* PROBLEM DETAILS
Output, exactly as written, the lines below from the one that has "camera: 160 degrees right, 10 degrees up" through the one that has "pink carton [477,163,506,217]"; nothing else, and no pictures.

Records drawn from a dataset
▼▼▼

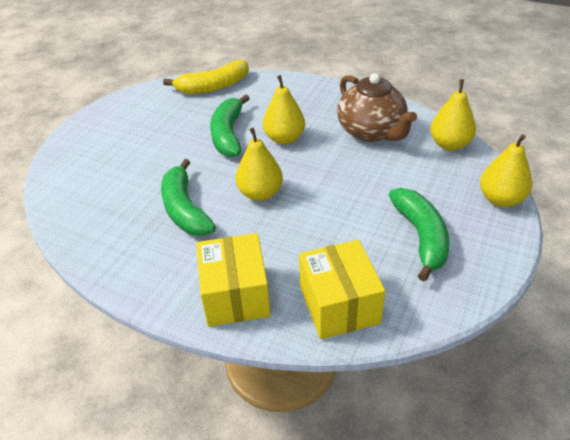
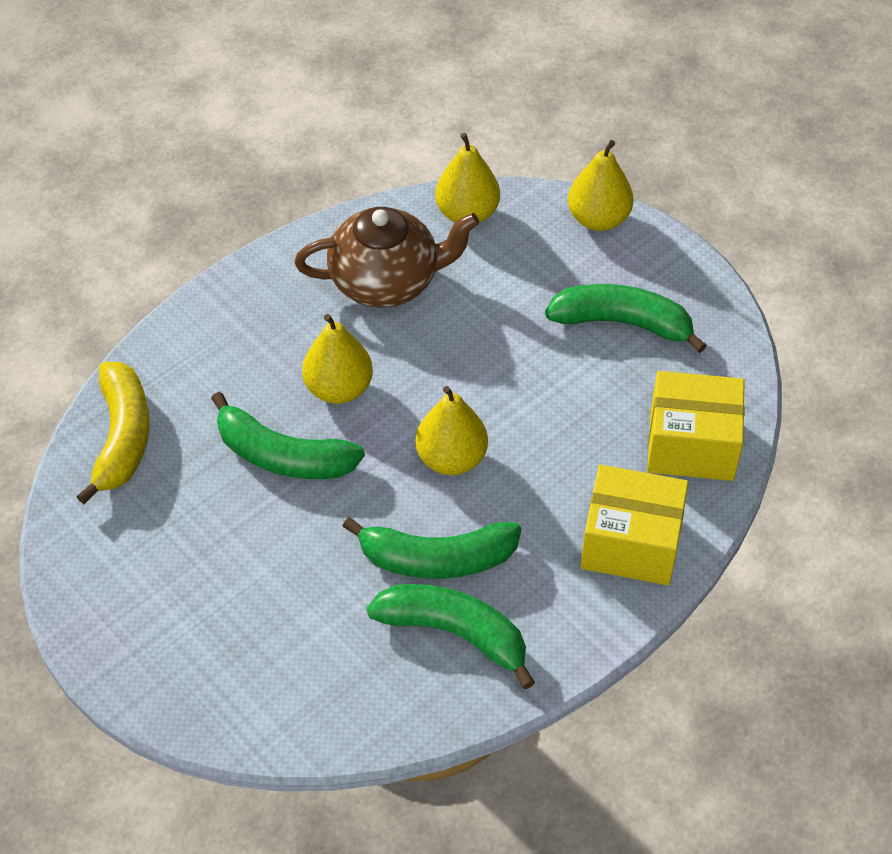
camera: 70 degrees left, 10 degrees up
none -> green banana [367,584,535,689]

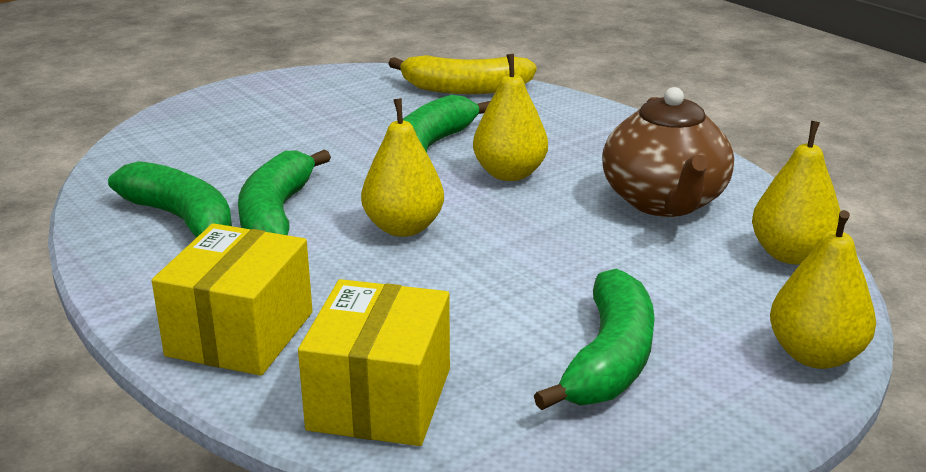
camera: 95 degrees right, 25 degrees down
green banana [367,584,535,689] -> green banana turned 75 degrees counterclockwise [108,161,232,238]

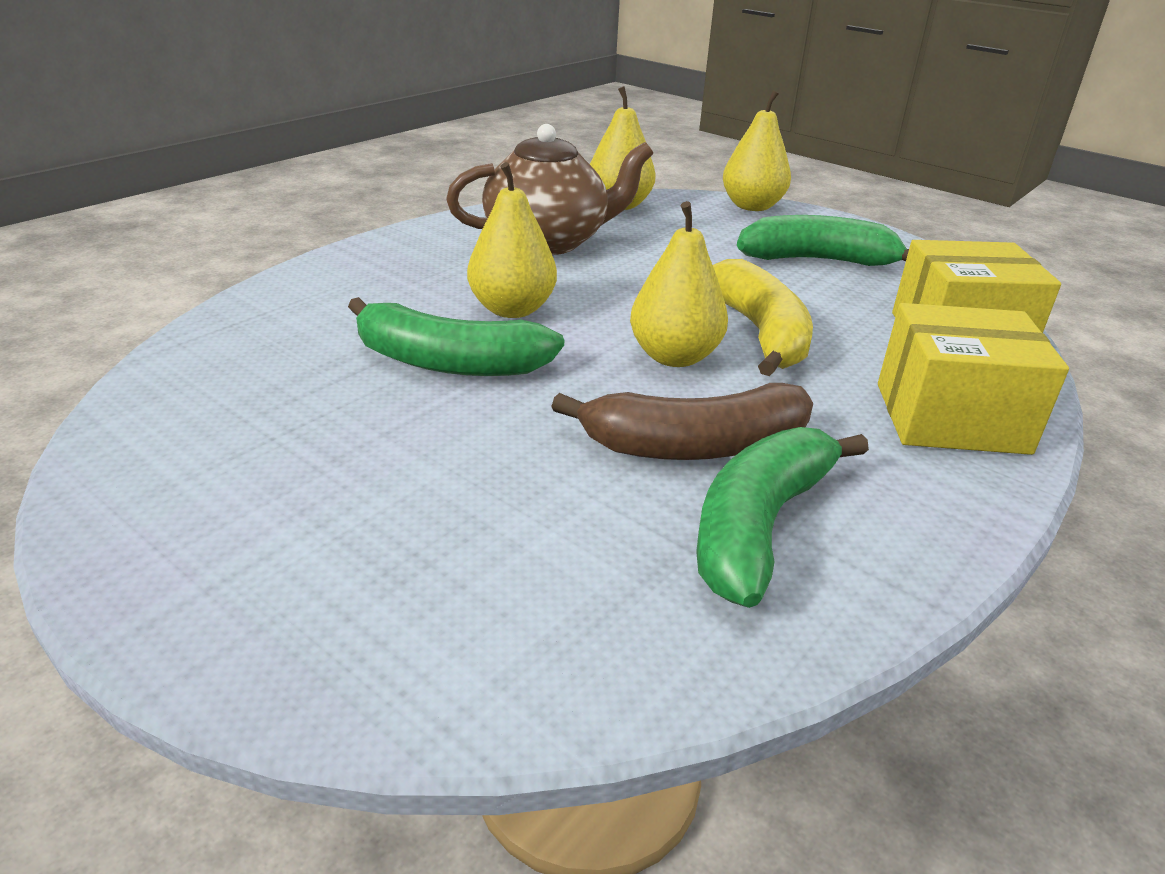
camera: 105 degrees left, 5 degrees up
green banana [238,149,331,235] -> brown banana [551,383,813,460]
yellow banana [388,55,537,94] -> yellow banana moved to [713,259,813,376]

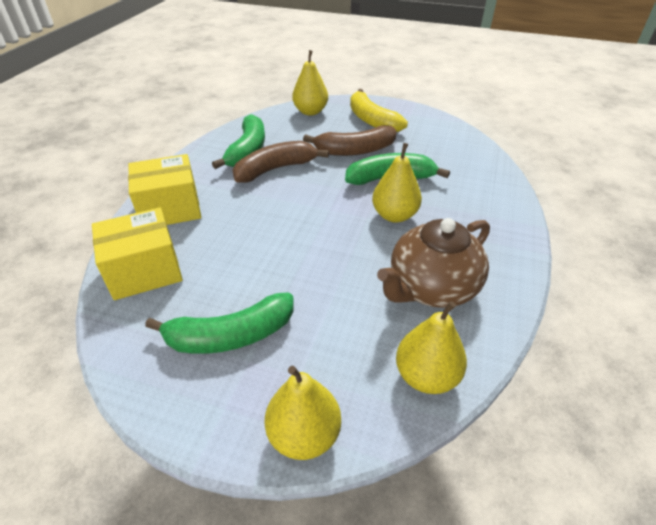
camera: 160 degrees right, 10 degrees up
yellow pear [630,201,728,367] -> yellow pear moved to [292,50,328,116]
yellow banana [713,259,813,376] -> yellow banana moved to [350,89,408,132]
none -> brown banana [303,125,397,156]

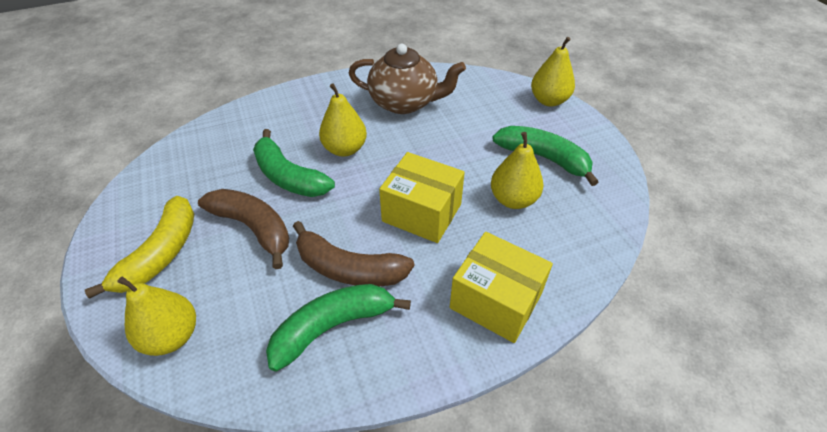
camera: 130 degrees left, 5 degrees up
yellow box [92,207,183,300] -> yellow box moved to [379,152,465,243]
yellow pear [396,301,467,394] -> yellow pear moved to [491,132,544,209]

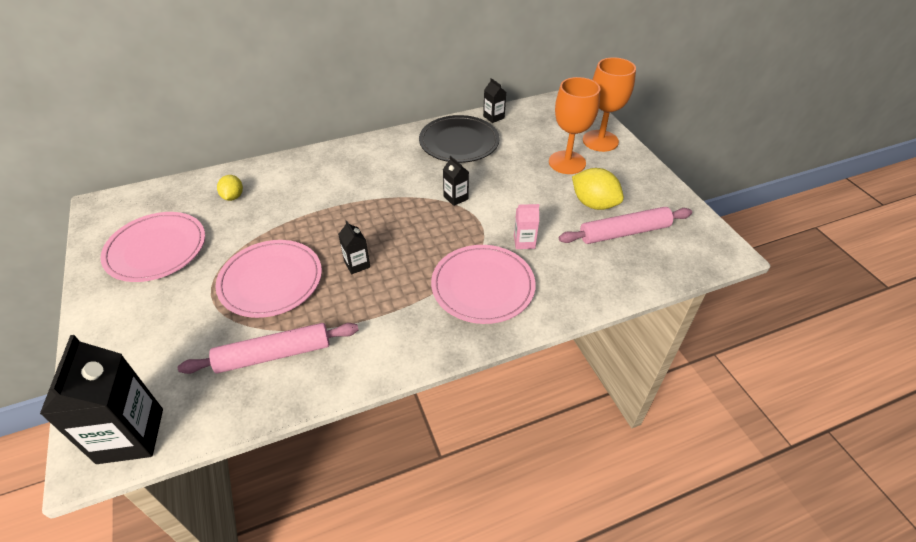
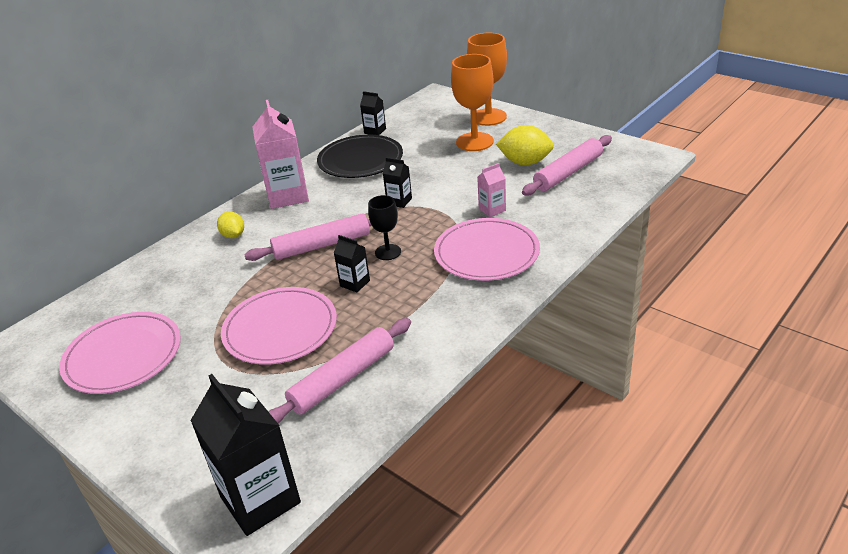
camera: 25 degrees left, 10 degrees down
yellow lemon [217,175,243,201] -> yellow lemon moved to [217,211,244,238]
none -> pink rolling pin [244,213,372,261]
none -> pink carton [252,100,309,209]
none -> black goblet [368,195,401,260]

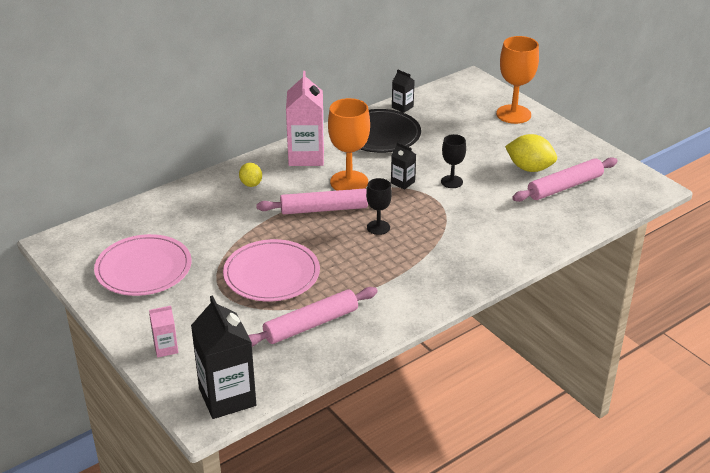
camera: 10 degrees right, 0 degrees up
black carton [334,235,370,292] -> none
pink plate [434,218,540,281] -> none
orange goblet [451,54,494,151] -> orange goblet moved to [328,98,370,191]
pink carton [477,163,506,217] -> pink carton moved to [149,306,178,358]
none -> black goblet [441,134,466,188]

▲▲▲

* ANSWER SPACE
camera: 160 degrees right, 10 degrees up
yellow pear [630,201,728,367] -> yellow pear moved to [292,50,328,116]
yellow banana [713,259,813,376] -> yellow banana moved to [350,89,408,132]
none -> brown banana [303,125,397,156]

camera: 130 degrees left, 5 degrees up
yellow box [92,207,183,300] -> yellow box moved to [379,152,465,243]
yellow pear [396,301,467,394] -> yellow pear moved to [491,132,544,209]

camera: 25 degrees left, 10 degrees down
yellow lemon [217,175,243,201] -> yellow lemon moved to [217,211,244,238]
none -> pink rolling pin [244,213,372,261]
none -> pink carton [252,100,309,209]
none -> black goblet [368,195,401,260]

camera: 10 degrees right, 0 degrees up
black carton [334,235,370,292] -> none
pink plate [434,218,540,281] -> none
orange goblet [451,54,494,151] -> orange goblet moved to [328,98,370,191]
pink carton [477,163,506,217] -> pink carton moved to [149,306,178,358]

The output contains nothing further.